[Source data]
#####

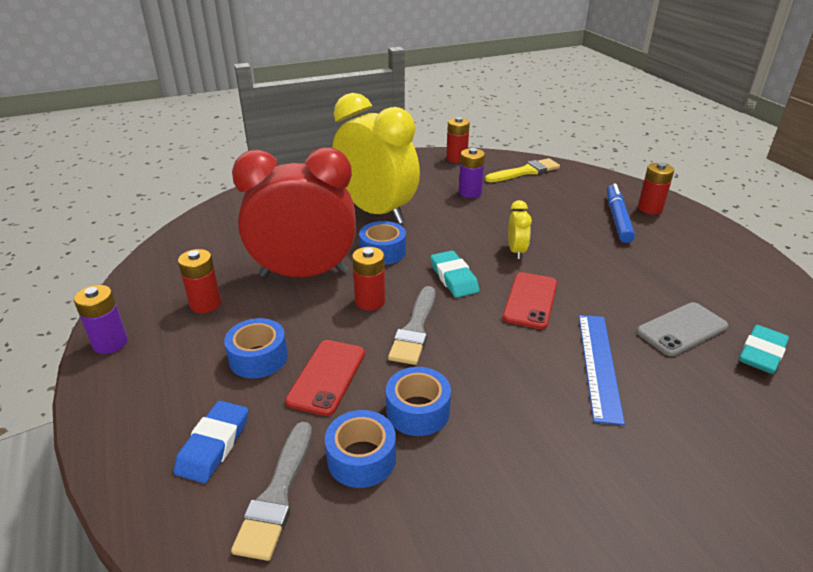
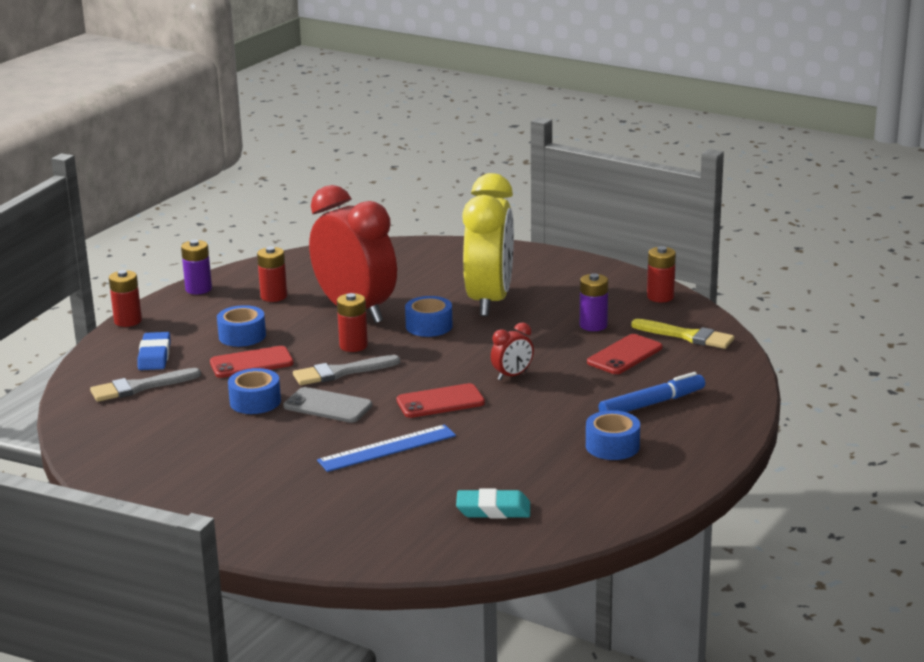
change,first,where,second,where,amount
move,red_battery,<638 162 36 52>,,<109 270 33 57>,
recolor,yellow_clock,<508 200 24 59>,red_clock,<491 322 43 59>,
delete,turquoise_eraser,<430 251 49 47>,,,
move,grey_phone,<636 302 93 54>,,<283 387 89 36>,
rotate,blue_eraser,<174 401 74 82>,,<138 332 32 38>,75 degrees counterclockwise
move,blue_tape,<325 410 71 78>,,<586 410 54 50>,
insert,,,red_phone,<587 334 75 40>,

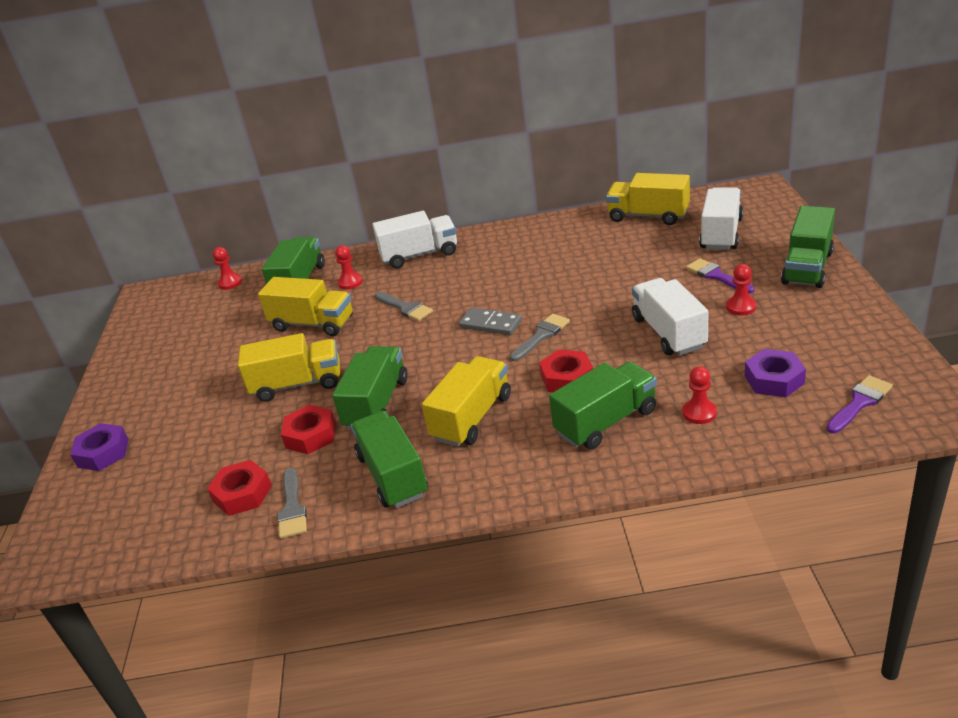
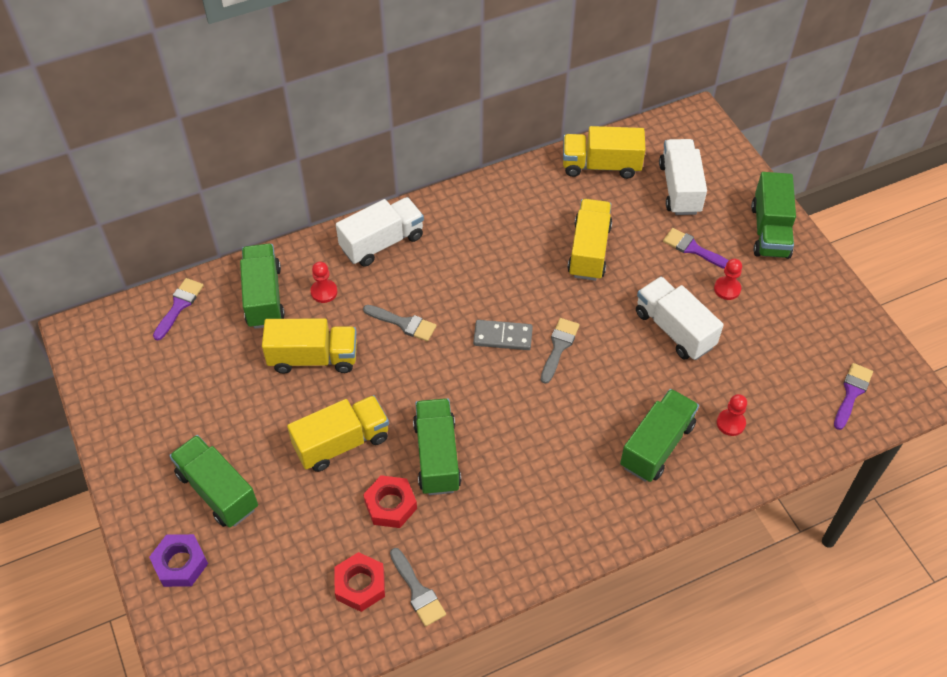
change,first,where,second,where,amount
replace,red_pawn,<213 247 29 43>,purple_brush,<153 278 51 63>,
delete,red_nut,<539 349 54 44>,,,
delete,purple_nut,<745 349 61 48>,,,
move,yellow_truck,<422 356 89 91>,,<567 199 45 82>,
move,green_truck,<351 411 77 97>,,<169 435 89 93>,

#####

Activity
Output each record precisely as it appears, and drop every picture.

Result
change,first,where,second,where,amount
move,red_battery,<638 162 36 52>,,<109 270 33 57>,
recolor,yellow_clock,<508 200 24 59>,red_clock,<491 322 43 59>,
delete,turquoise_eraser,<430 251 49 47>,,,
move,grey_phone,<636 302 93 54>,,<283 387 89 36>,
rotate,blue_eraser,<174 401 74 82>,,<138 332 32 38>,75 degrees counterclockwise
move,blue_tape,<325 410 71 78>,,<586 410 54 50>,
insert,,,red_phone,<587 334 75 40>,

change,first,where,second,where,amount
replace,red_pawn,<213 247 29 43>,purple_brush,<153 278 51 63>,
delete,red_nut,<539 349 54 44>,,,
delete,purple_nut,<745 349 61 48>,,,
move,yellow_truck,<422 356 89 91>,,<567 199 45 82>,
move,green_truck,<351 411 77 97>,,<169 435 89 93>,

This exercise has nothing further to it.